Problem requirements
Write out all of the entries that follow, word for word, but skip the pictures.

Source records

☆ ☆ ☆ ☆ ☆

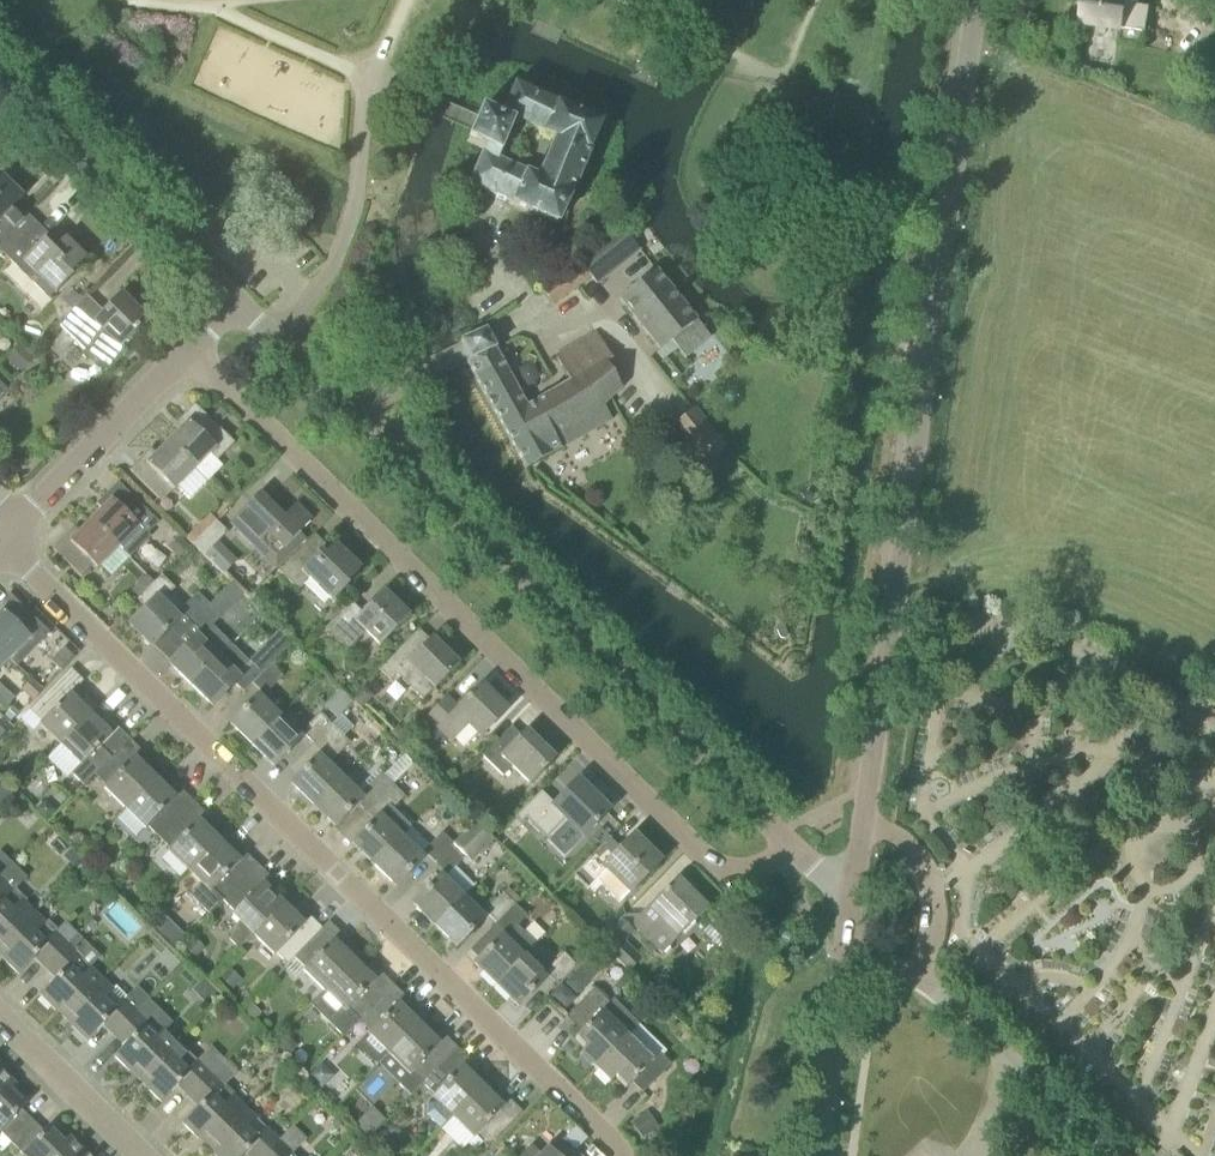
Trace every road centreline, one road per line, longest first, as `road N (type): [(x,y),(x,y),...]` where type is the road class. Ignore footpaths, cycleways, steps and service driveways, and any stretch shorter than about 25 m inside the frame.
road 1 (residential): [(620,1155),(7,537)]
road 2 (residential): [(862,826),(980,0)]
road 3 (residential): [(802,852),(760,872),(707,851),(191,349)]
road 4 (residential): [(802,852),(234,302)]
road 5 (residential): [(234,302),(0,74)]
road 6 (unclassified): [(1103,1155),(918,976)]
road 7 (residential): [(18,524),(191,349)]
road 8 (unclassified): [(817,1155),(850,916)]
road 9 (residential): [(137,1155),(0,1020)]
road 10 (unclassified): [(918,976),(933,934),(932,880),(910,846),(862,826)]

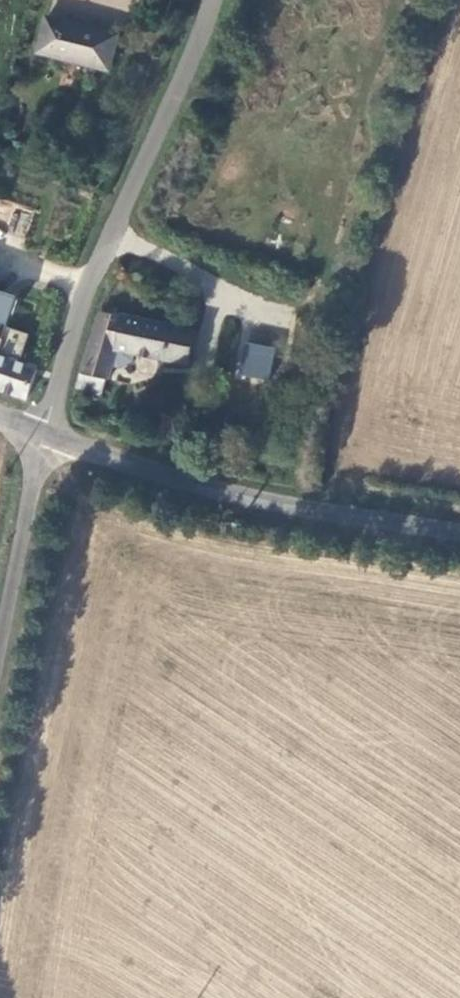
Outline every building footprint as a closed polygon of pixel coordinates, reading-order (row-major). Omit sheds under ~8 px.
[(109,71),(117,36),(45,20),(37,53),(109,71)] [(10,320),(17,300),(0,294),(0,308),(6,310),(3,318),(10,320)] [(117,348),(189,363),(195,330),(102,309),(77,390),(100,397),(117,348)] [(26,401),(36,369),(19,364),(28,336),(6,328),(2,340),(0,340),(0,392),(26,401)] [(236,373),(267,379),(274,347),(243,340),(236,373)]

☆ ☆ ☆ ☆ ☆

Written answer
Trace every road centreline, one road per line, longest first, as `road N (type): [(x,y),(x,y),...]` where type is the road class. Ignore footpaths, cycleways, steps and service driveways, and any stretch shorter than about 25 m inside the frame.
road 1 (residential): [(620,1155),(7,537)]
road 2 (residential): [(862,826),(980,0)]
road 3 (residential): [(802,852),(760,872),(707,851),(191,349)]
road 4 (residential): [(802,852),(234,302)]
road 5 (residential): [(234,302),(0,74)]
road 6 (unclassified): [(1103,1155),(918,976)]
road 7 (residential): [(18,524),(191,349)]
road 8 (unclassified): [(817,1155),(850,916)]
road 9 (residential): [(137,1155),(0,1020)]
road 10 (unclassified): [(918,976),(933,934),(932,880),(910,846),(862,826)]

Outline every building footprint as a closed polygon of pixel coordinates, reading-order (row-major). Omit sheds under ~8 px.
[(109,71),(117,36),(45,20),(37,53),(109,71)] [(10,320),(17,300),(0,294),(0,308),(6,310),(3,318),(10,320)] [(117,348),(189,363),(195,330),(102,309),(77,390),(100,397),(117,348)] [(26,401),(36,369),(19,364),(28,336),(6,328),(2,340),(0,340),(0,392),(26,401)] [(236,373),(267,379),(274,347),(243,340),(236,373)]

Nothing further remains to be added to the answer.